— WHAT THE EXERCISE ASKS —
Search the listing for the string "purple". Copy every line that has it.

— ENTRIES SHOWN —
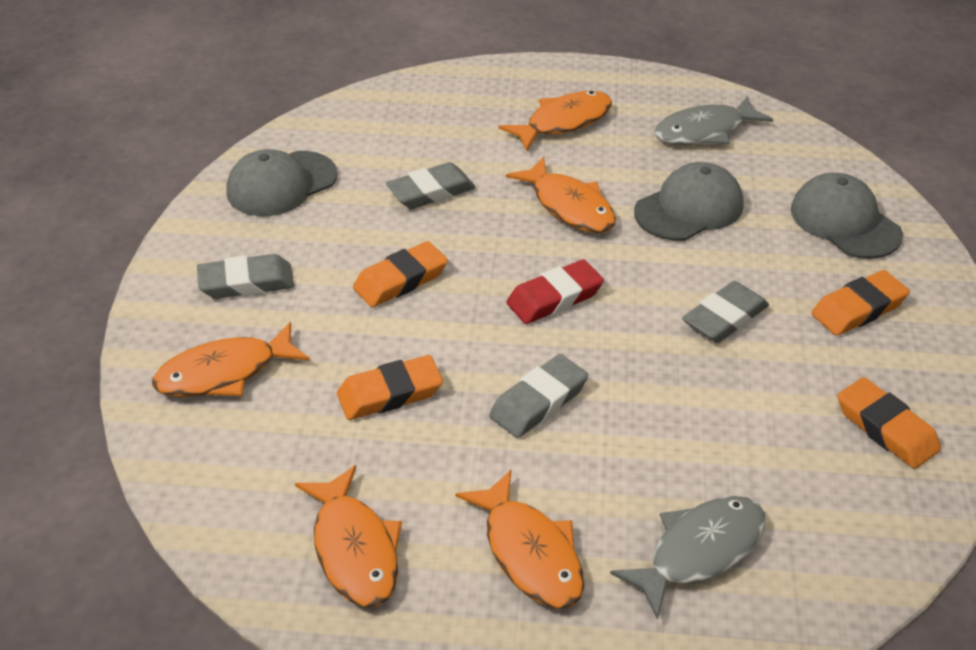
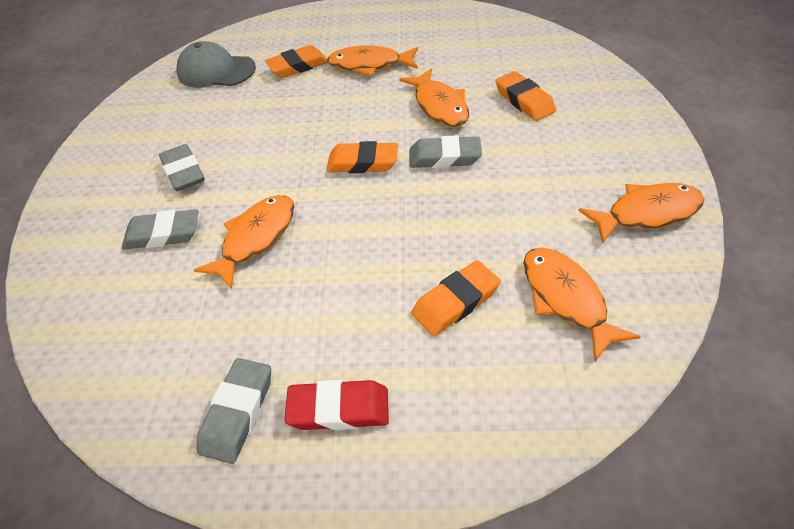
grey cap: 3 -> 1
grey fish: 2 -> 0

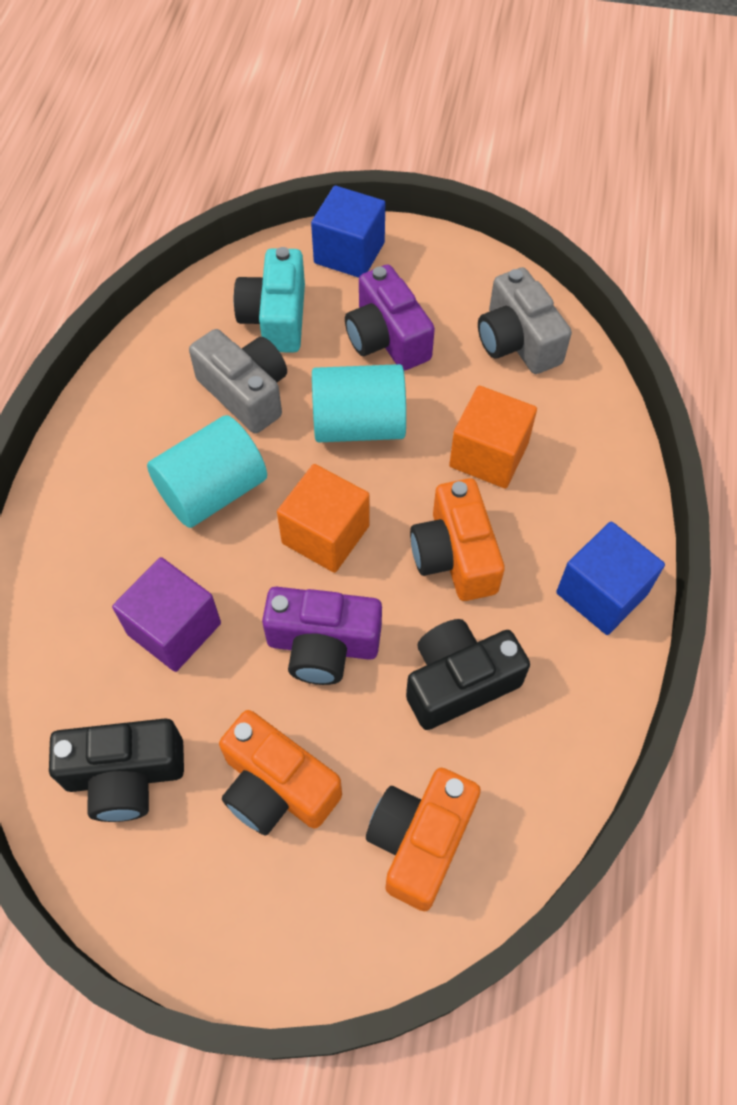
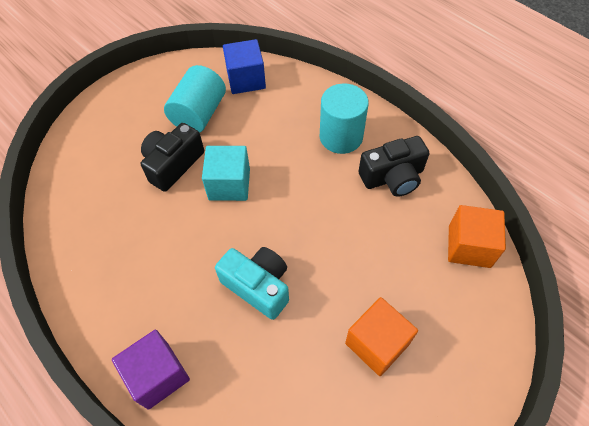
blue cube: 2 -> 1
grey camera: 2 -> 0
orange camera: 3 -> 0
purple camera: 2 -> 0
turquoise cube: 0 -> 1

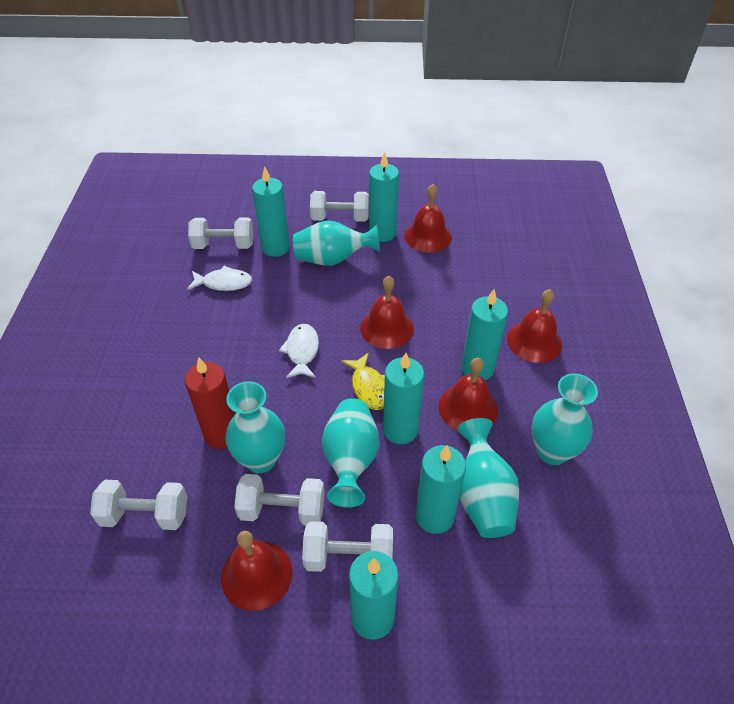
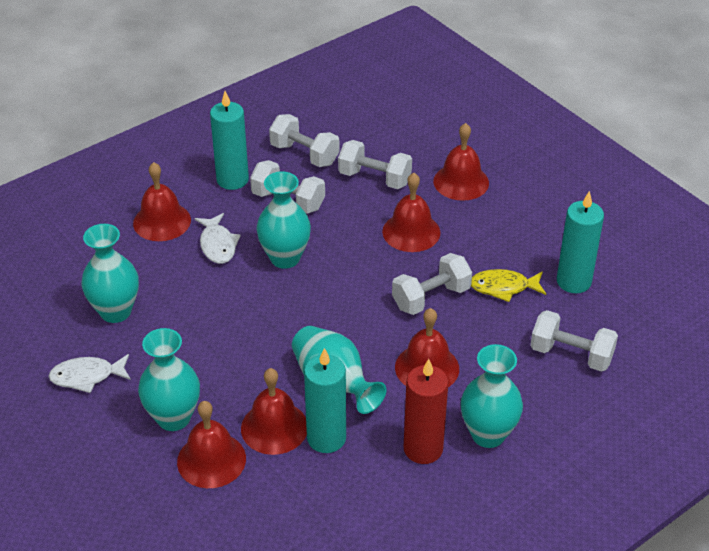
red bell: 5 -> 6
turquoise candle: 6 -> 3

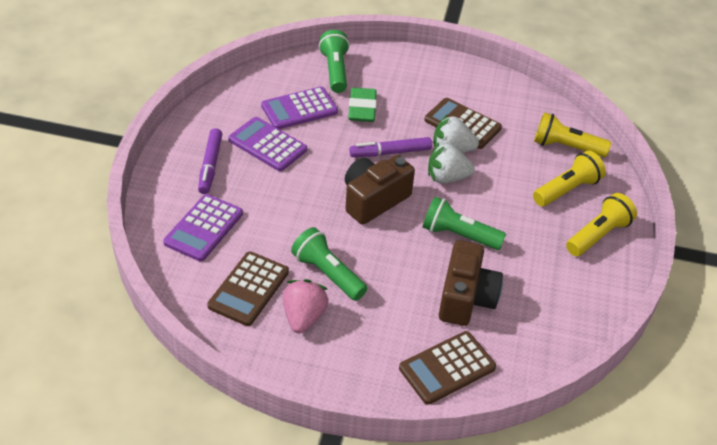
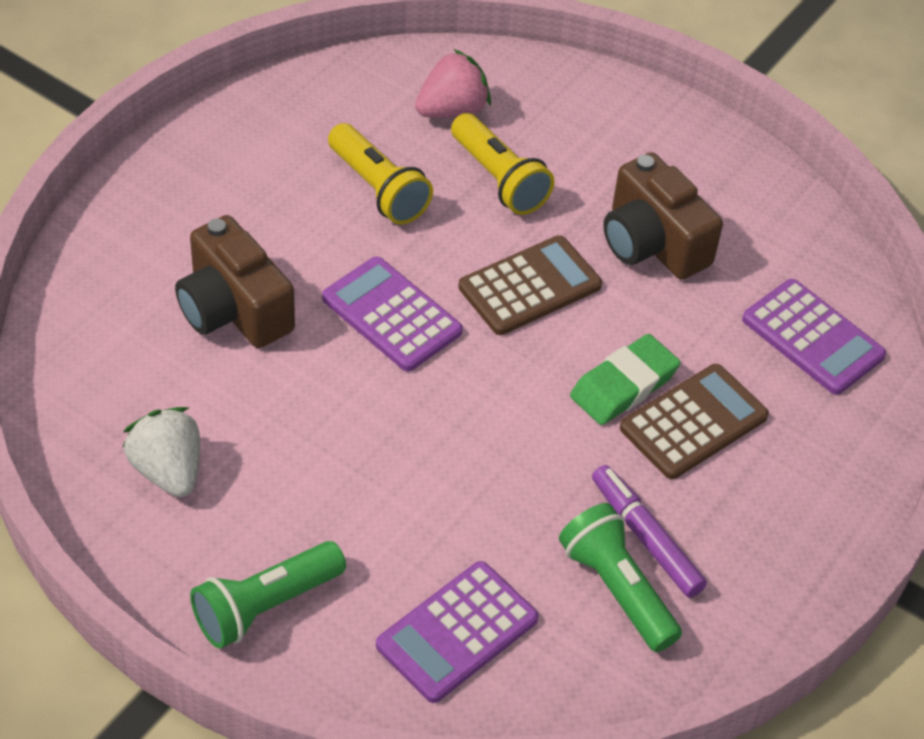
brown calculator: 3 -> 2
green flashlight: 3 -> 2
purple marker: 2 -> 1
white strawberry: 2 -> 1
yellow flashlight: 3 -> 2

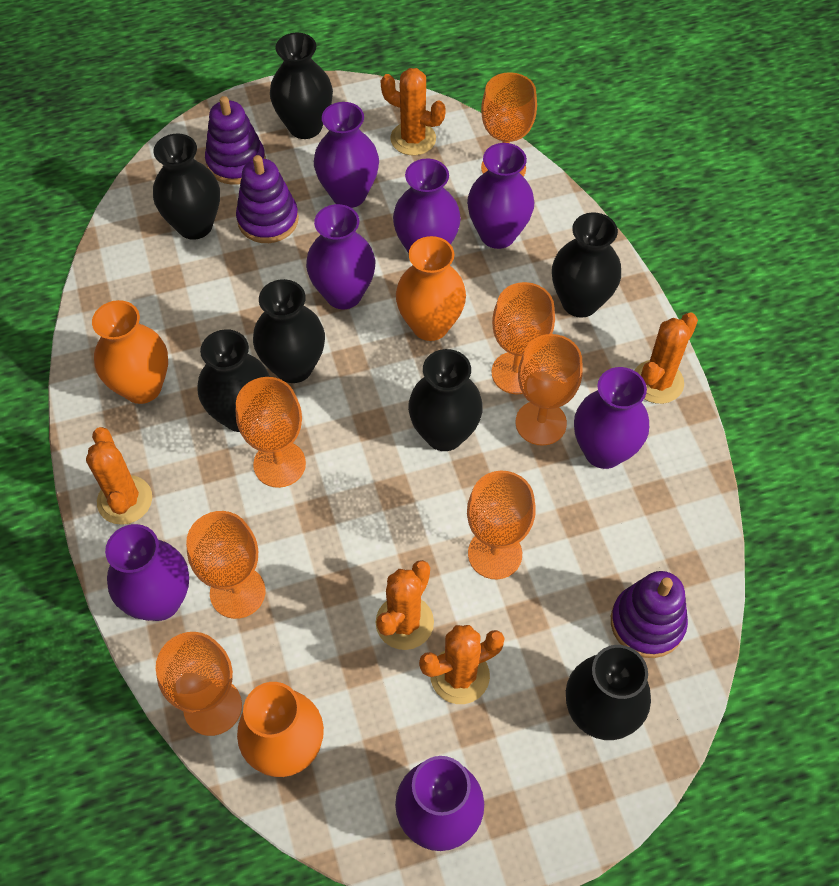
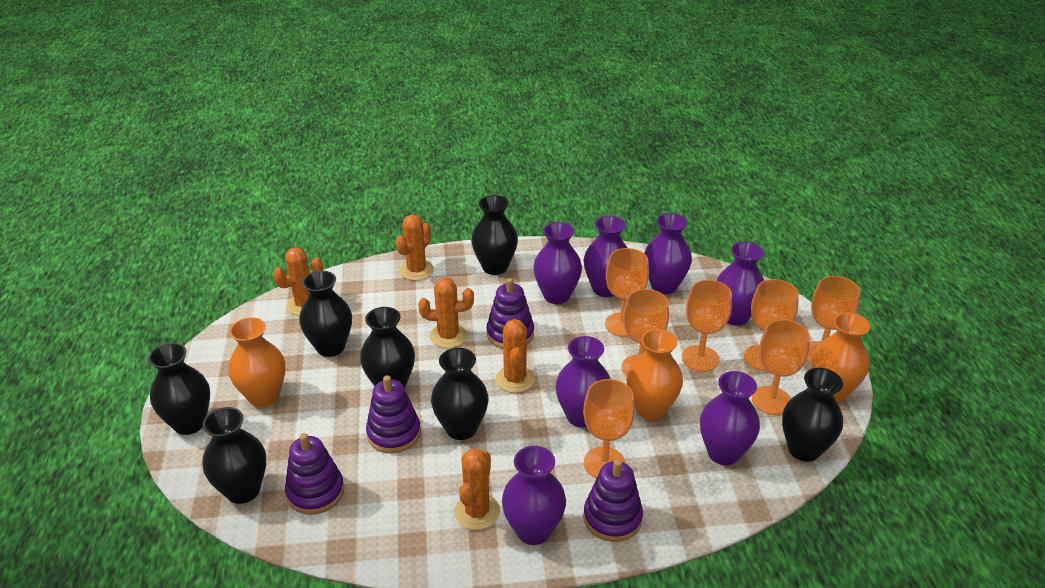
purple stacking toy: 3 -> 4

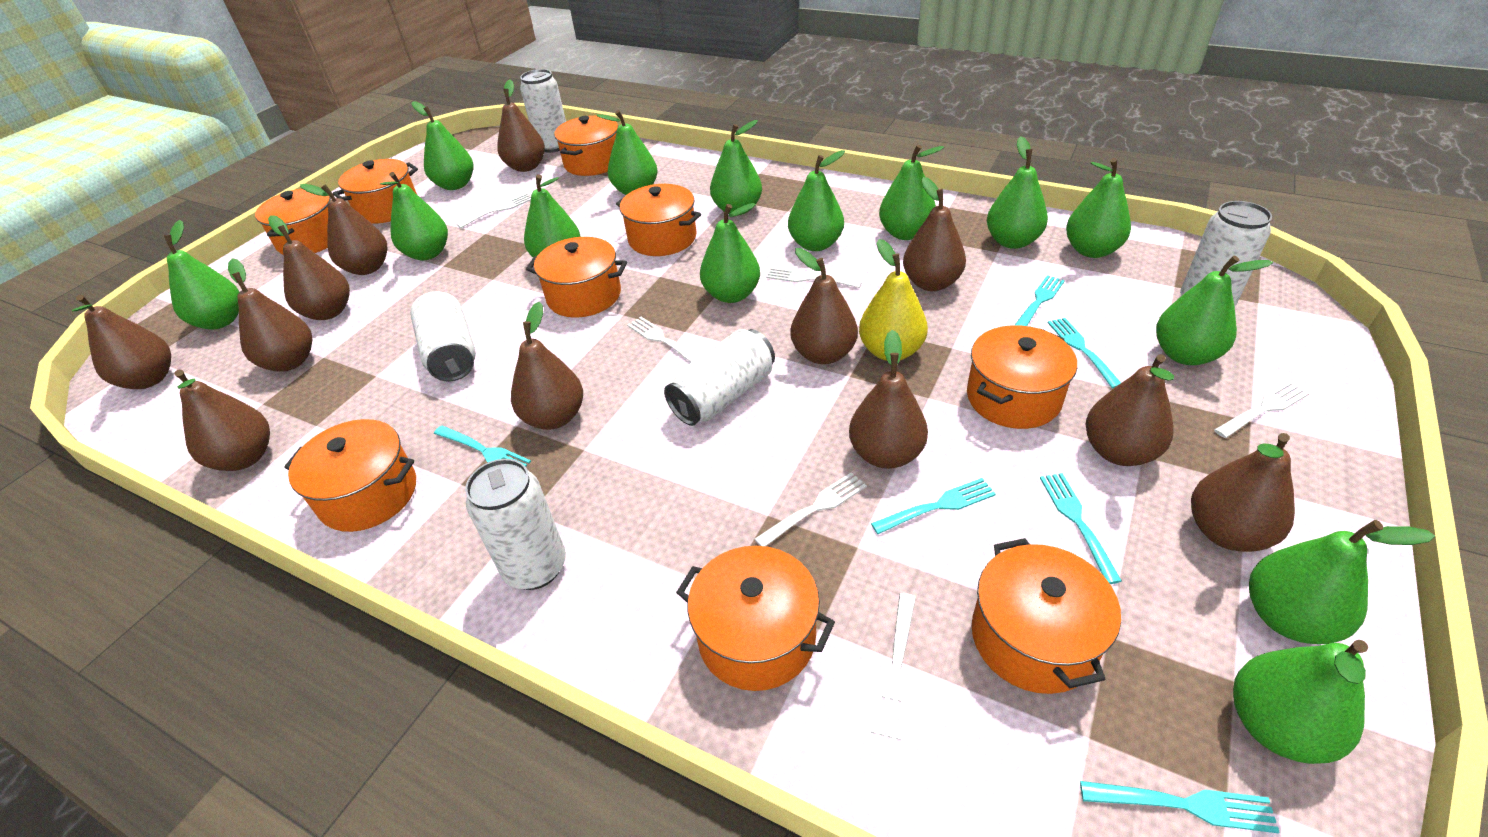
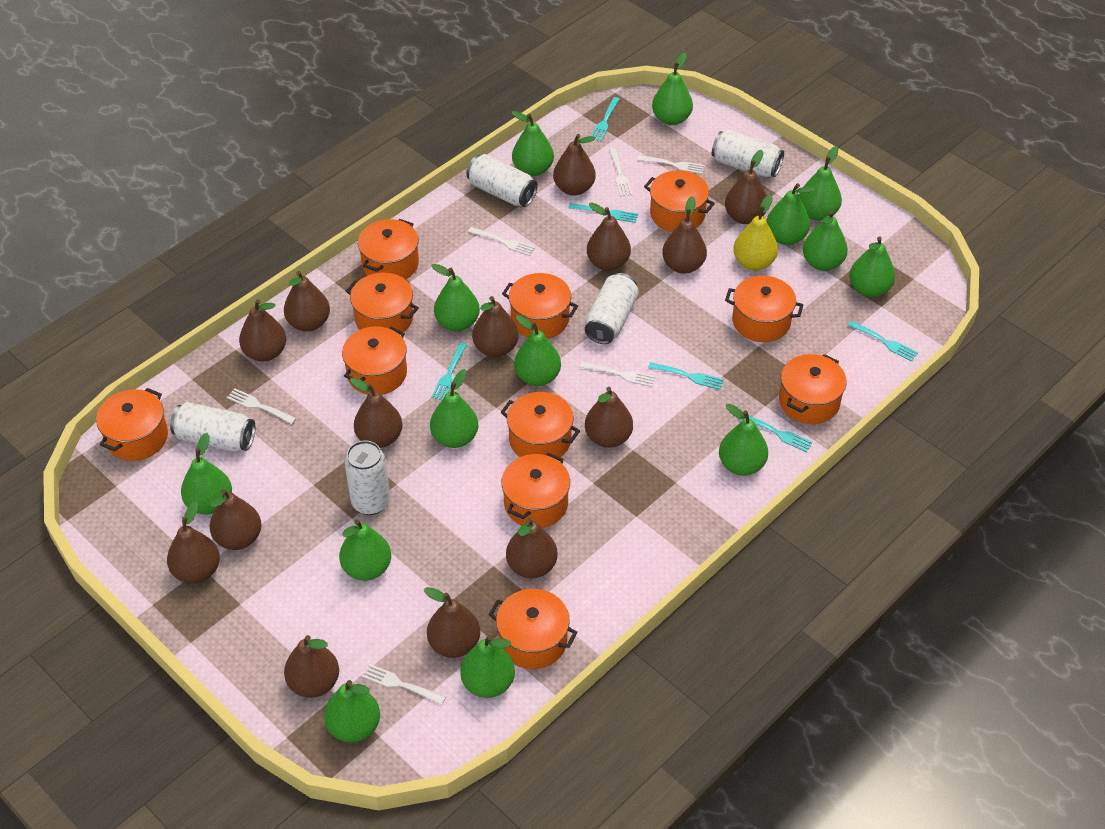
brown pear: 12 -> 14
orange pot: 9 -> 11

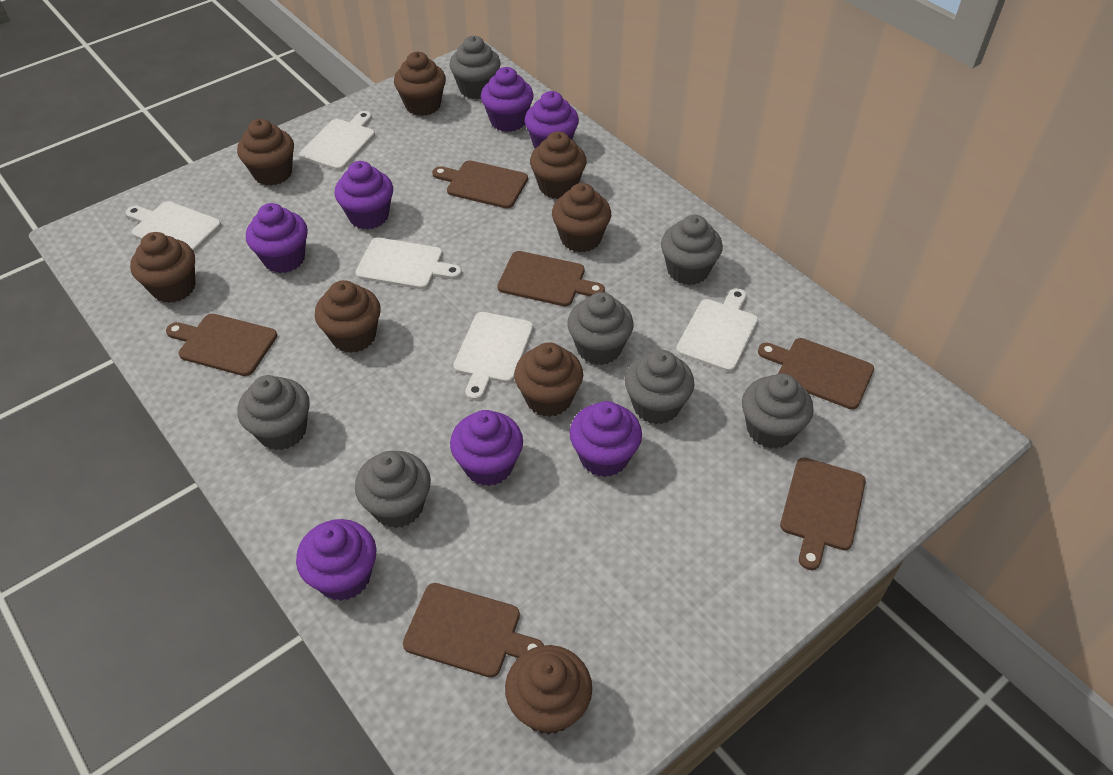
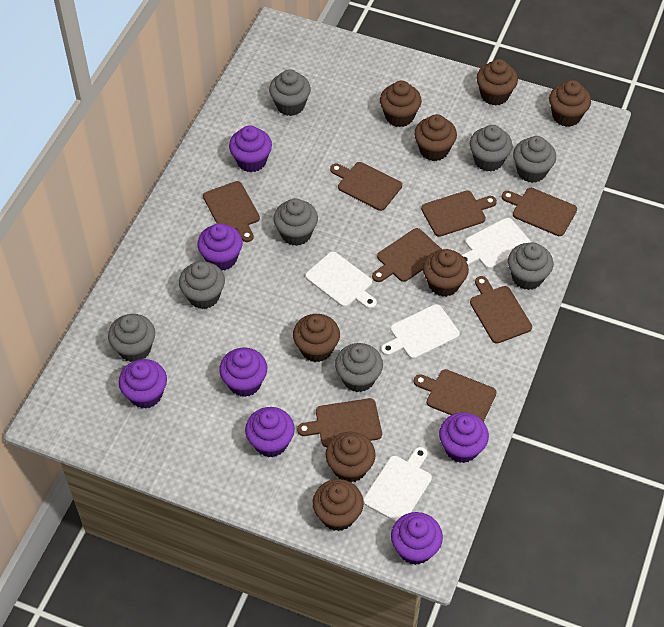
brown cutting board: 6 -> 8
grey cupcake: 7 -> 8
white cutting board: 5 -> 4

— COMPLETED TASK —
purple camera: 2 -> 0
purple marker: 2 -> 1
purple stacking toy: 3 -> 4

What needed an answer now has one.